Excerpts from a dataset
════════════════════

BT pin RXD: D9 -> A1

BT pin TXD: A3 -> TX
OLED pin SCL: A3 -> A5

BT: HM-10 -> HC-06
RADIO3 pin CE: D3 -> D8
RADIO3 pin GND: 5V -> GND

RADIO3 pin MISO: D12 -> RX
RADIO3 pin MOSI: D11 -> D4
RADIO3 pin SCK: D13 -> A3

════════════════════

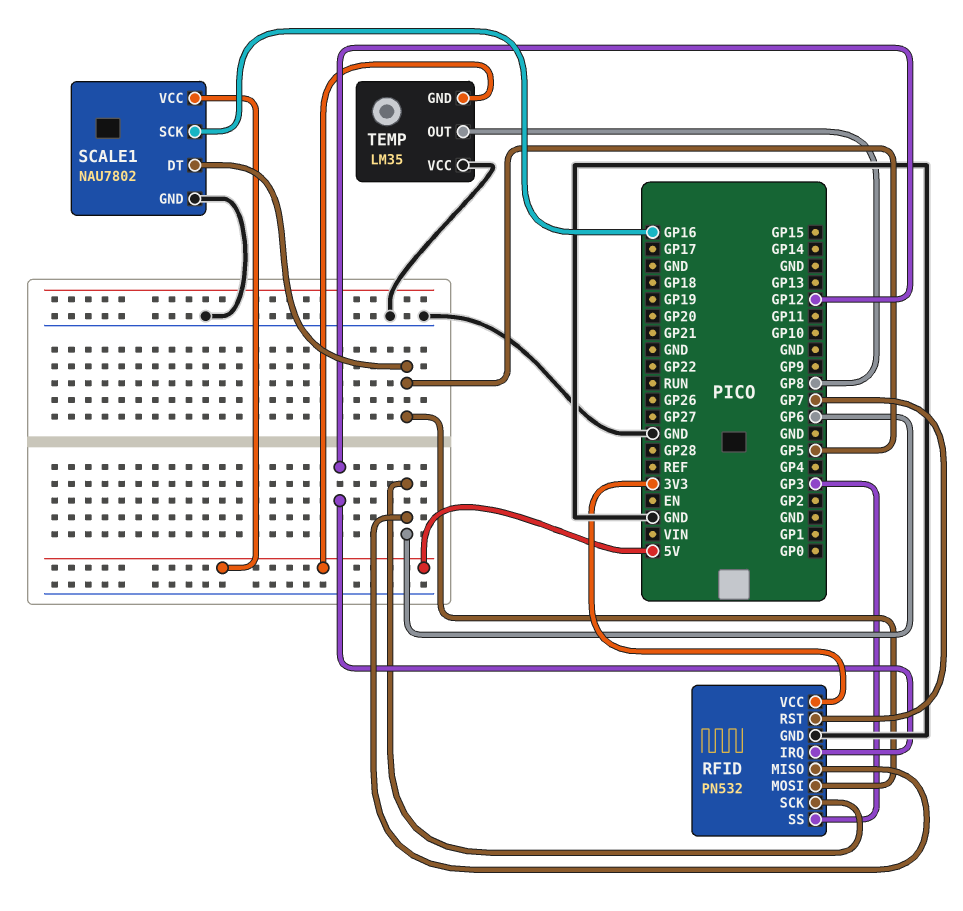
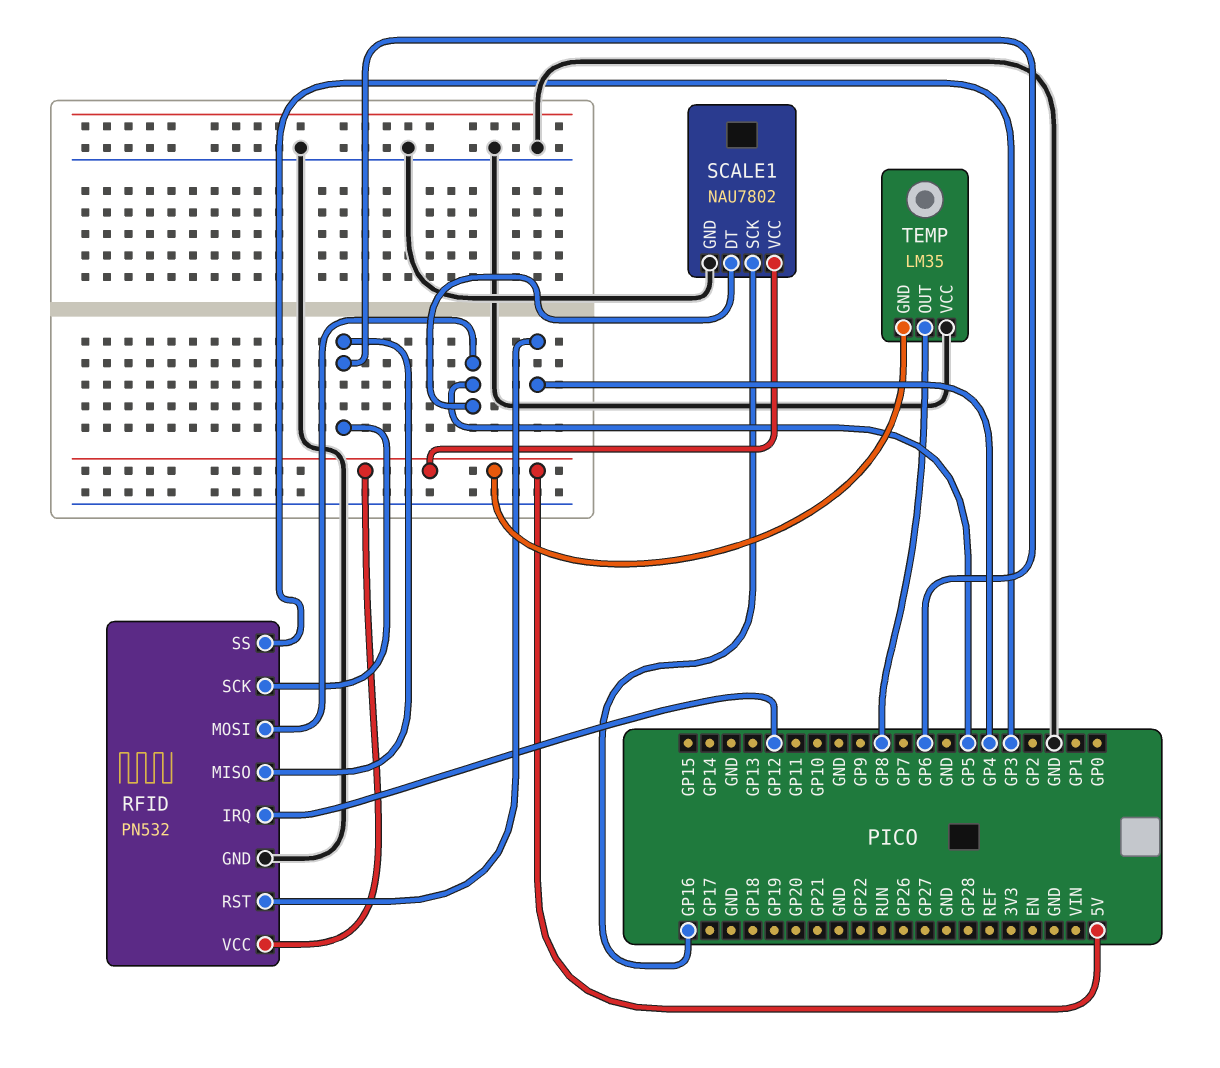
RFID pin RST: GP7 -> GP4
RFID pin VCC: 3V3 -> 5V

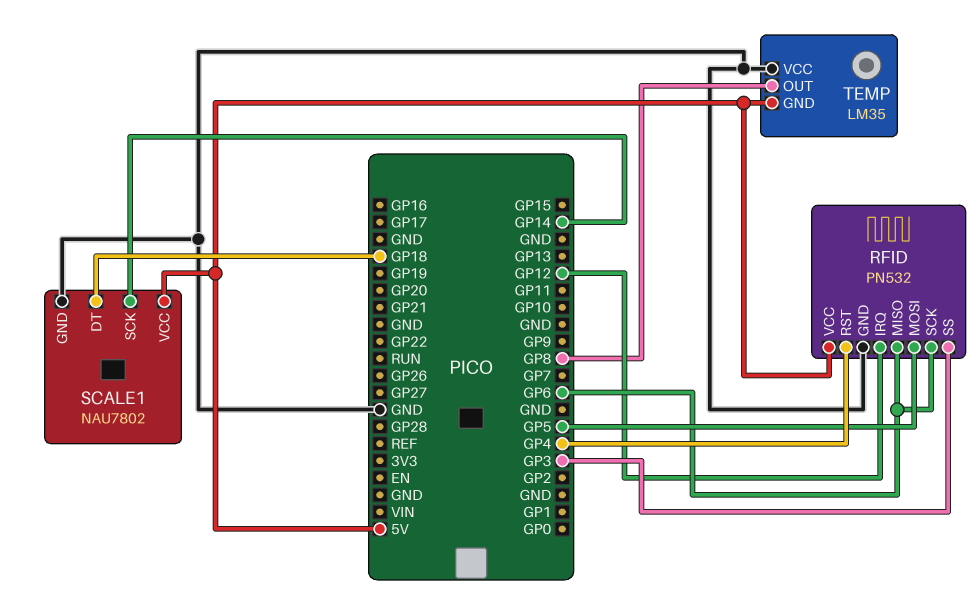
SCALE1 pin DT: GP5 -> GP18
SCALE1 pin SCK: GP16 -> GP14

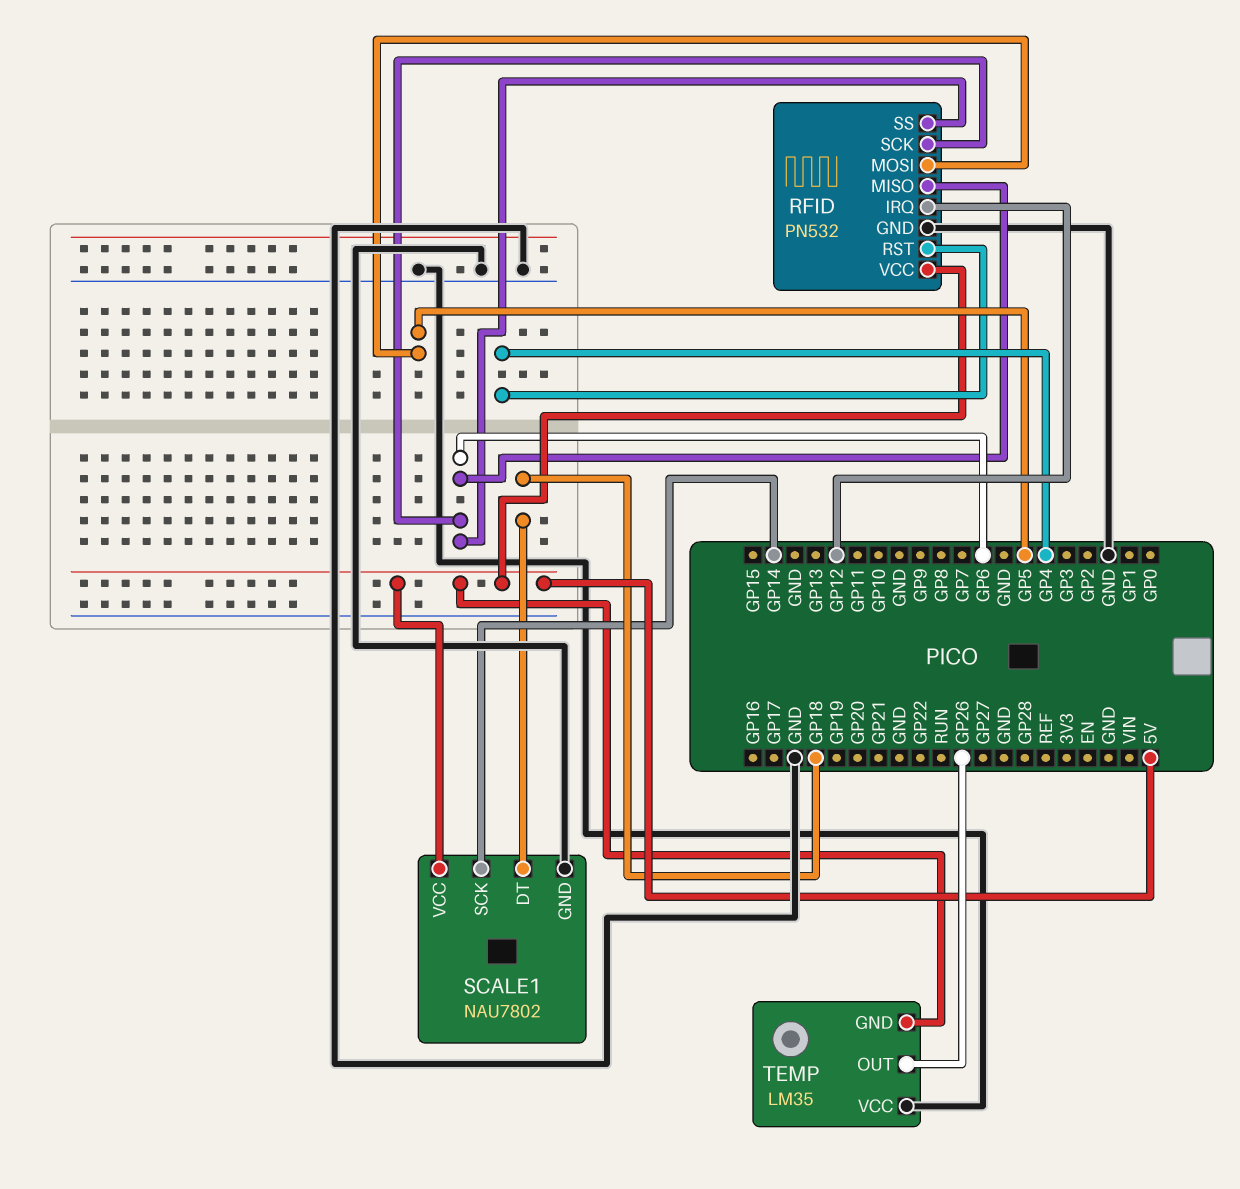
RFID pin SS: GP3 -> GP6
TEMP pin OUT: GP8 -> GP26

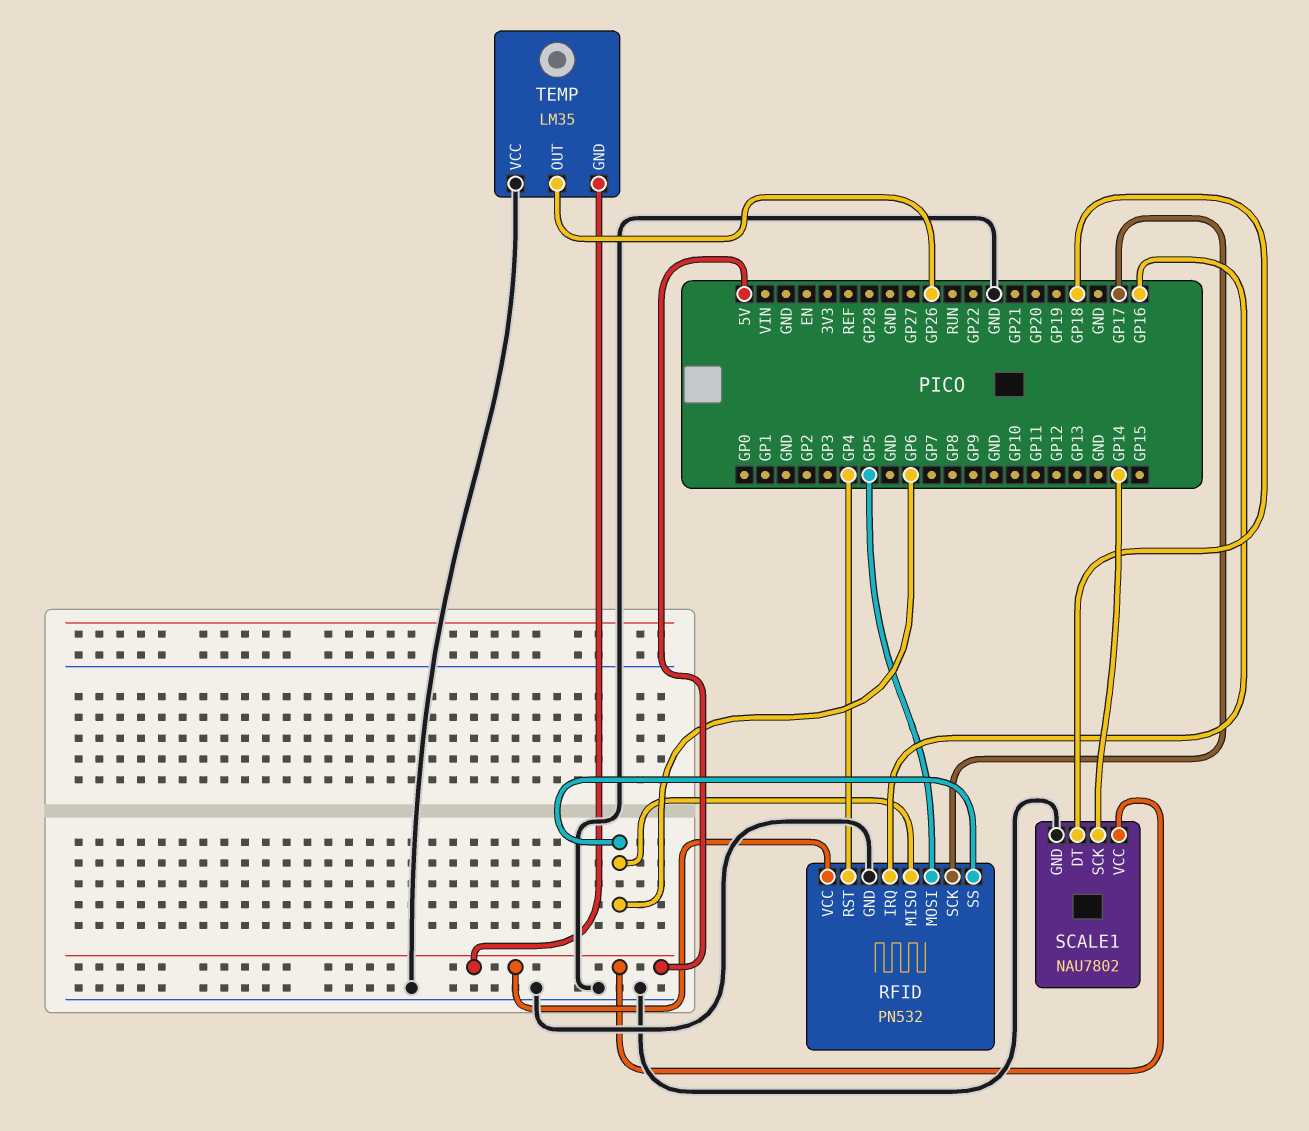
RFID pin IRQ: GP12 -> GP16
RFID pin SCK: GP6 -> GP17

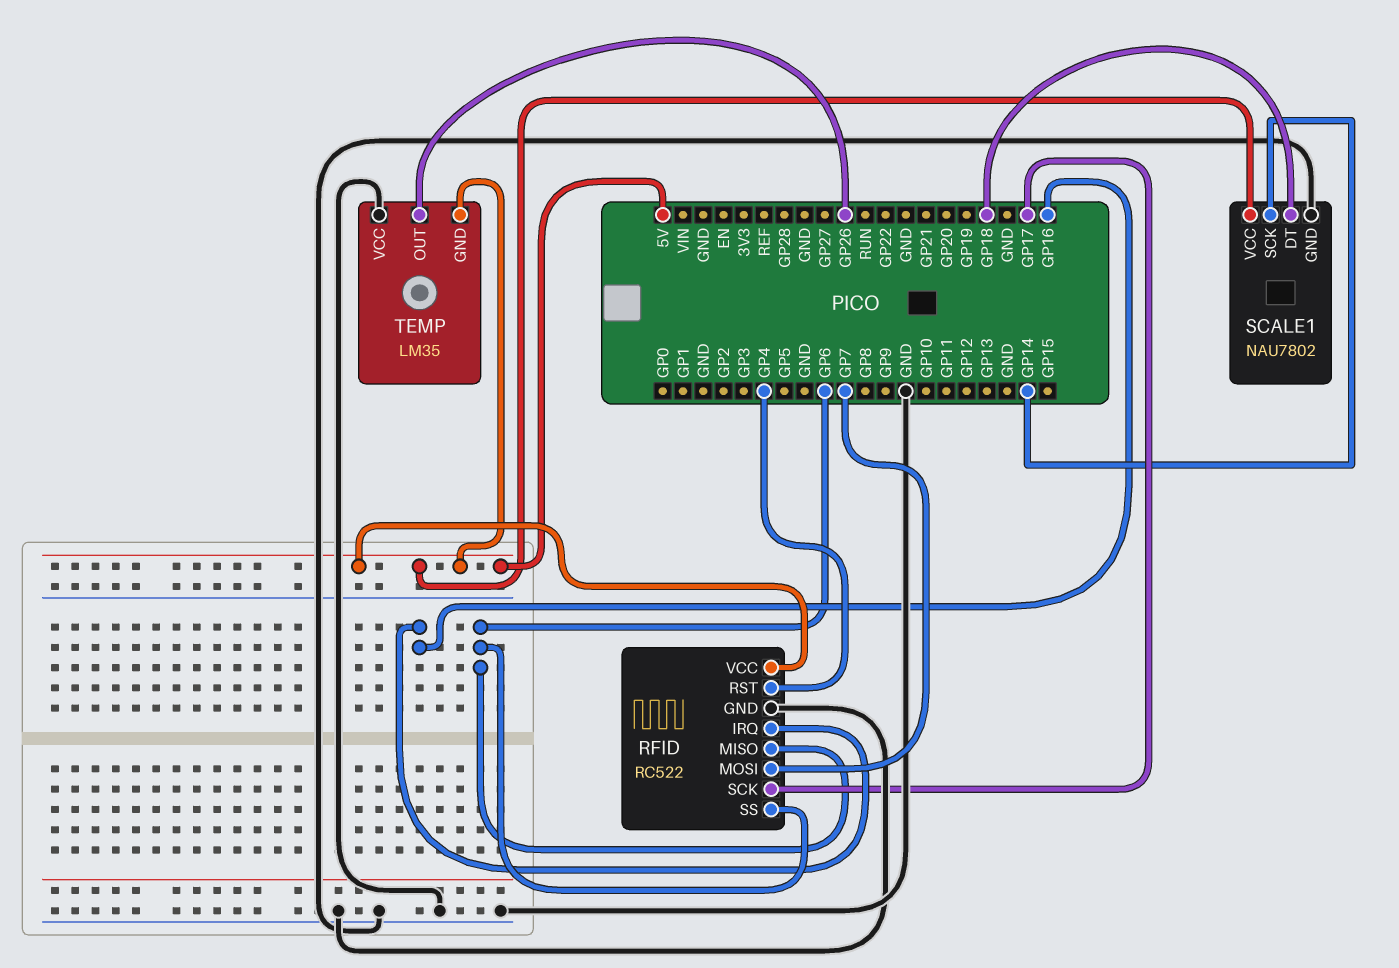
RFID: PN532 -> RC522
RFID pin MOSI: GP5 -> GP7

════════════════════

## TASK TO COMPLETE
Among the records above, determine how many lines contain "RFID", then report the number only.

## PROBLEM SOLUTION
7